▶ EXERCISE DESCRIPTION: Find every line containing "turquoise" in the records below and report the tally as a bare number.

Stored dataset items
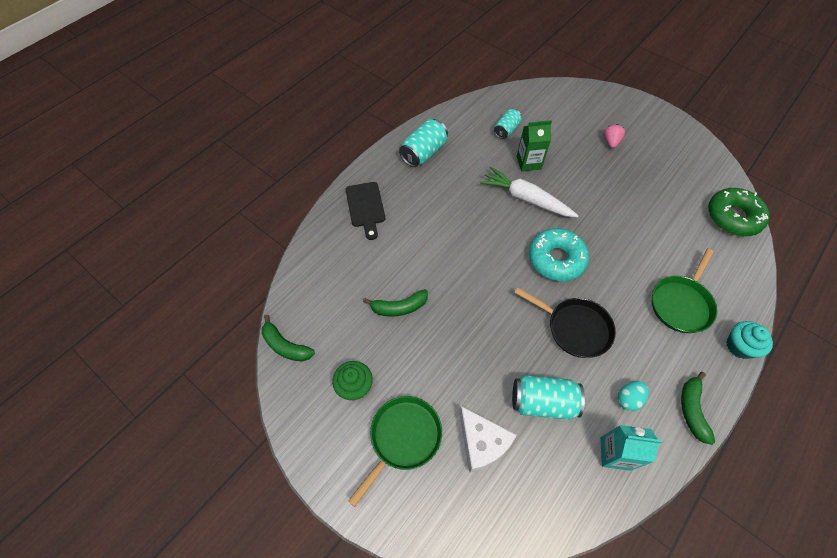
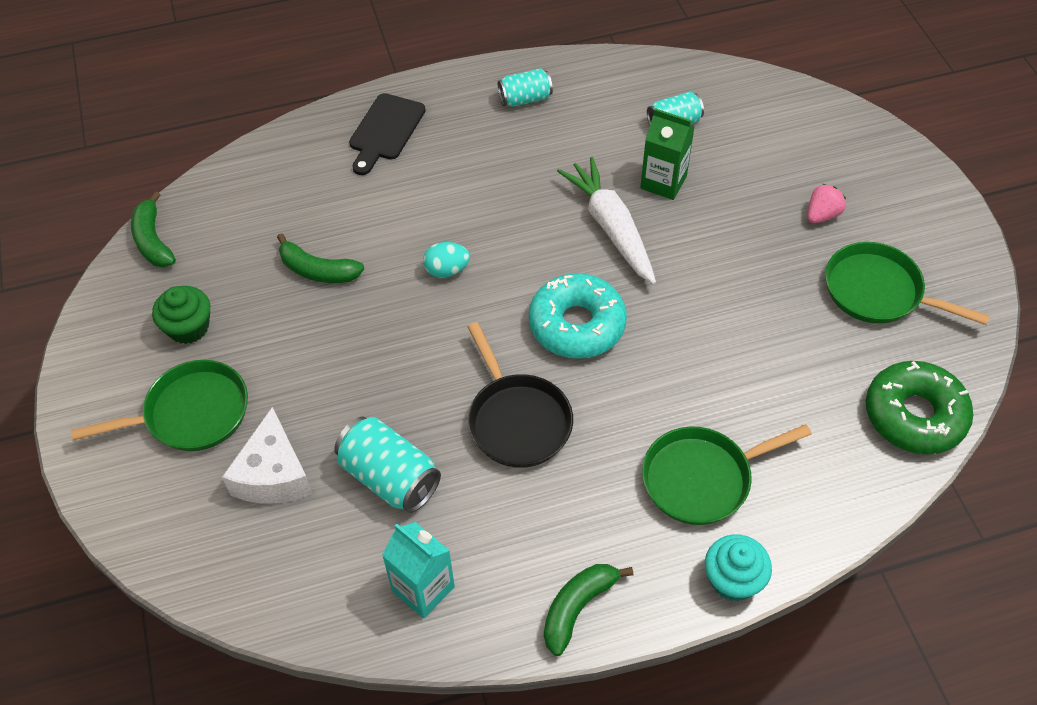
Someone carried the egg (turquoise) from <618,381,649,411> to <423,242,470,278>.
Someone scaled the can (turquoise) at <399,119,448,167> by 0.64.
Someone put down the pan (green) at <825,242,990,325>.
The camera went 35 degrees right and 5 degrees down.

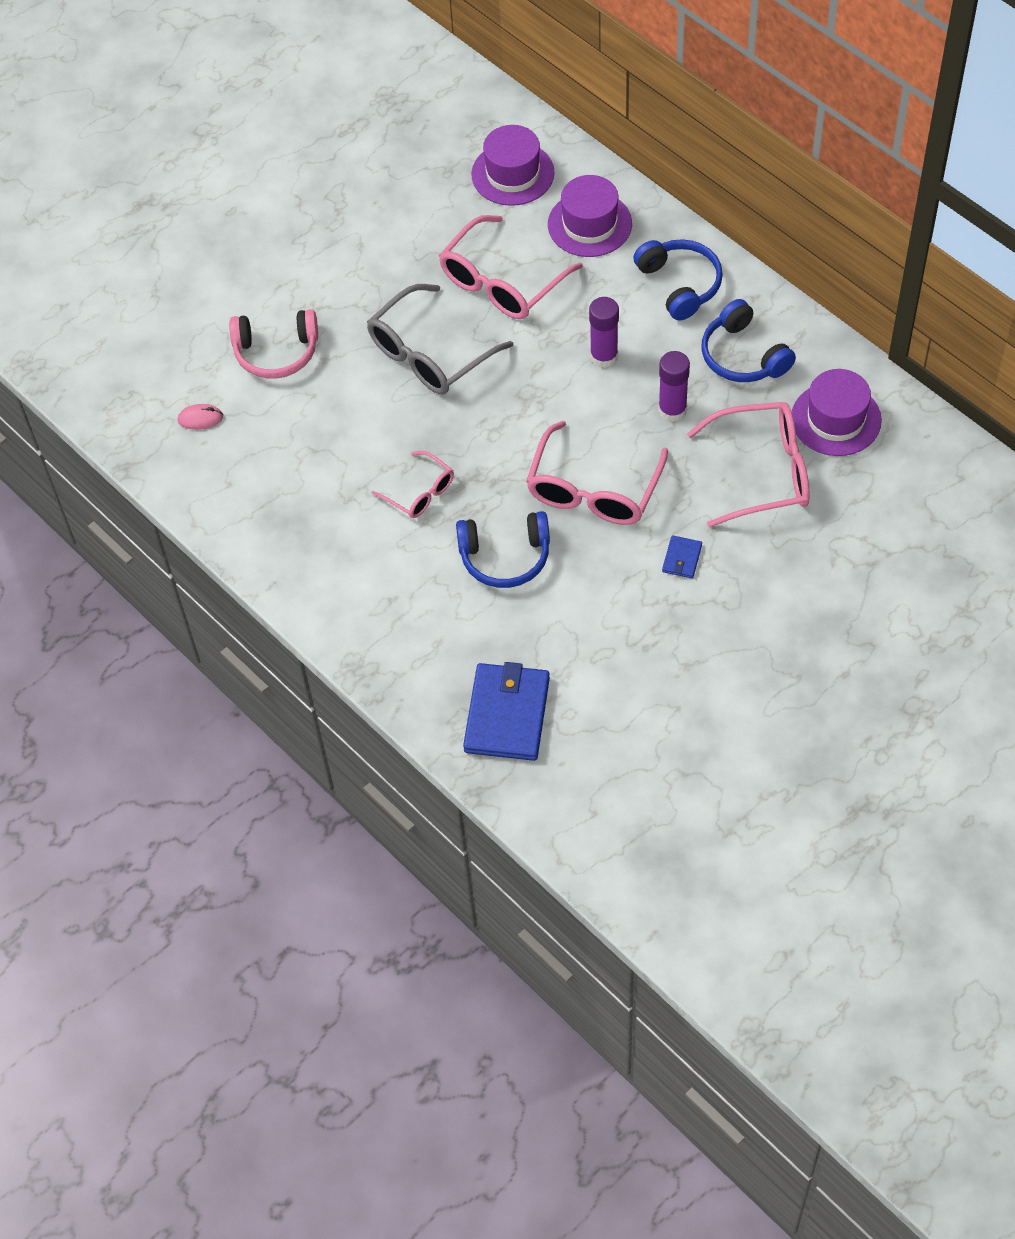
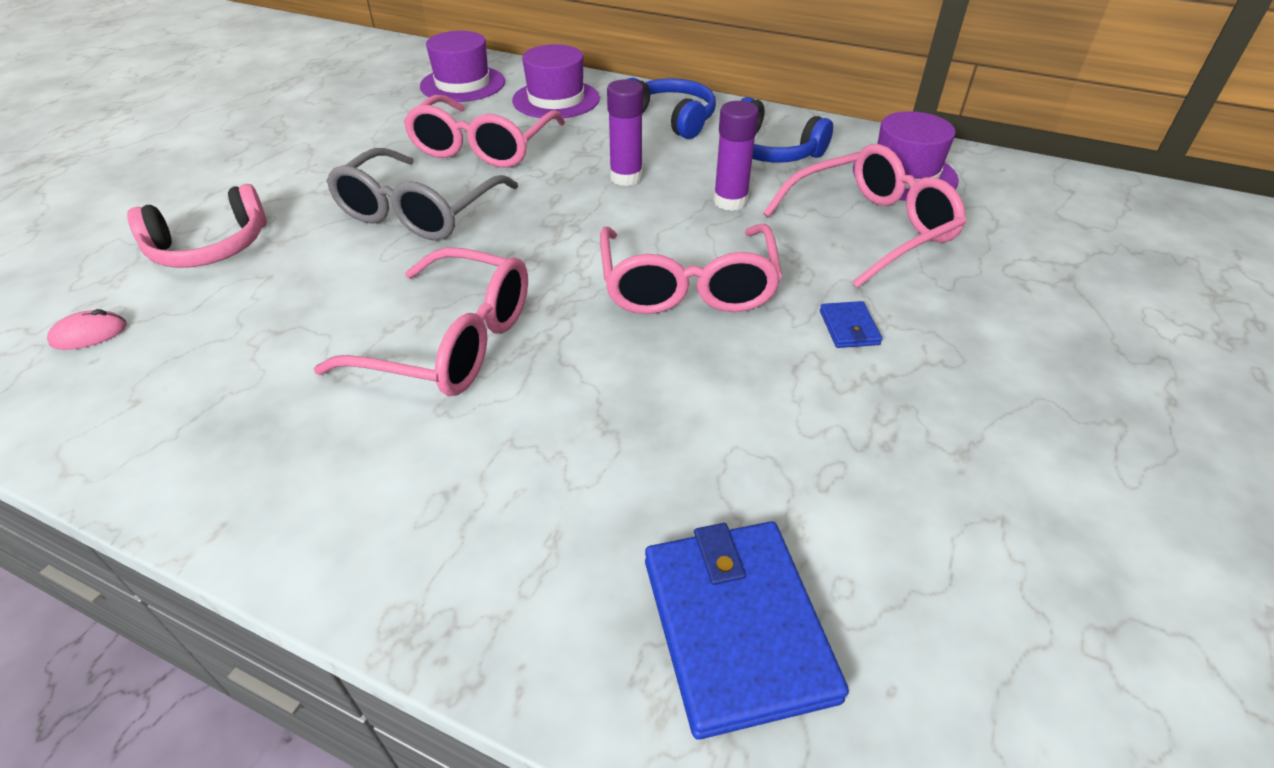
Someone scaled the glasses (pink) at <371,451,454,518> by 1.79.
Someone took away the headphones (blue) at <456,511,550,588>.
The camera went 25 degrees left and 15 degrees down.

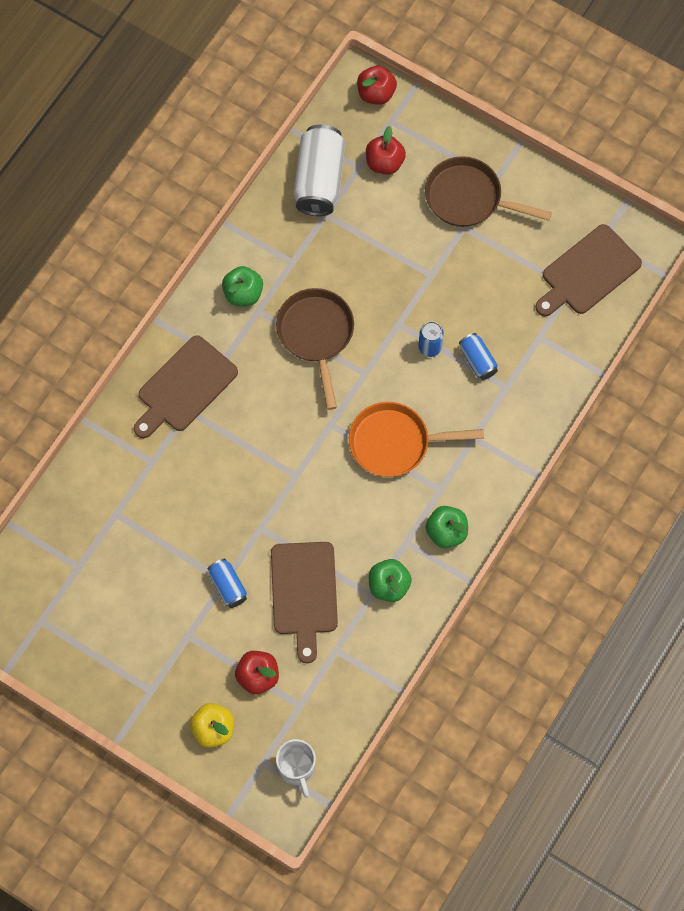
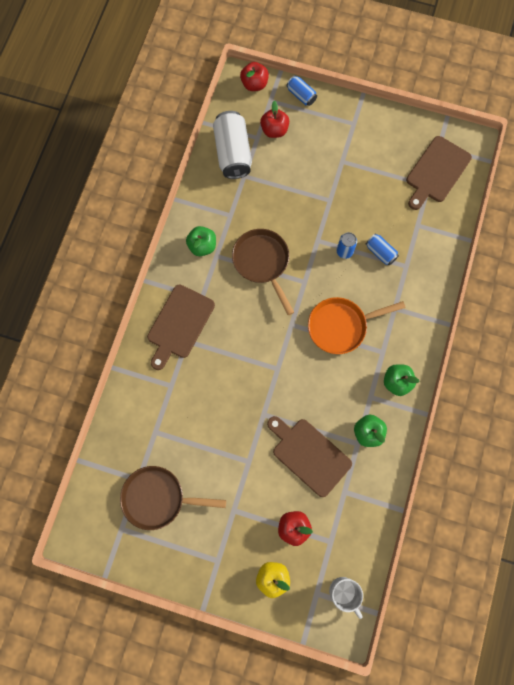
Someone carried the pan (brown) from <425,156,552,227> to <120,466,226,530>.
Someone rotated the cutting board (brown) at <271,542,338,663> by 150 degrees clockwise.
Someone carried the can (blue) from <208,559,247,608> to <286,75,317,106>.
The camera went 15 degrees left and 5 degrees up.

▶ EXERCISE RESULT: 2